> _Stored items from a collection_
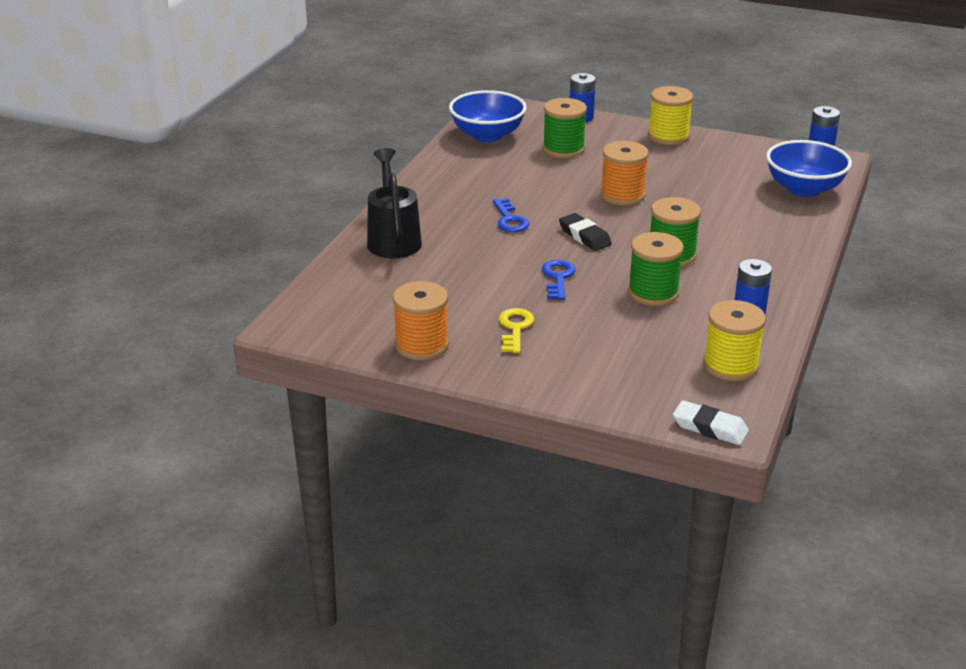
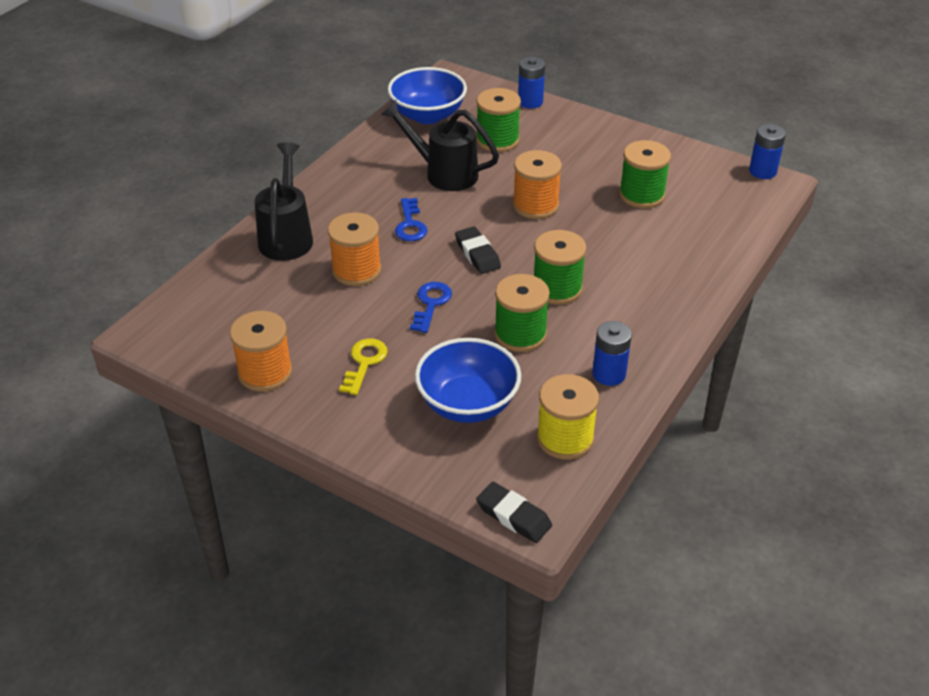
camera: 10 degrees right, 10 degrees up
(474, 259) = (356, 270): none -> orange spool
(524, 178) = (444, 173): none -> black watering can
(668, 136) = (611, 134): yellow spool -> none
(710, 428) = (513, 516): white eraser -> black eraser
(718, 179) = (641, 195): none -> green spool
(804, 189) = (728, 217): blue bowl -> blue bowl (467, 404)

> _TASK OBJECTIVE_
Omit the pictures and restate the rest of the records verbatim.

> _RESPONSE AREA_
camera: 10 degrees right, 10 degrees up
(474, 259) = (356, 270): none -> orange spool
(524, 178) = (444, 173): none -> black watering can
(668, 136) = (611, 134): yellow spool -> none
(710, 428) = (513, 516): white eraser -> black eraser
(718, 179) = (641, 195): none -> green spool
(804, 189) = (728, 217): blue bowl -> blue bowl (467, 404)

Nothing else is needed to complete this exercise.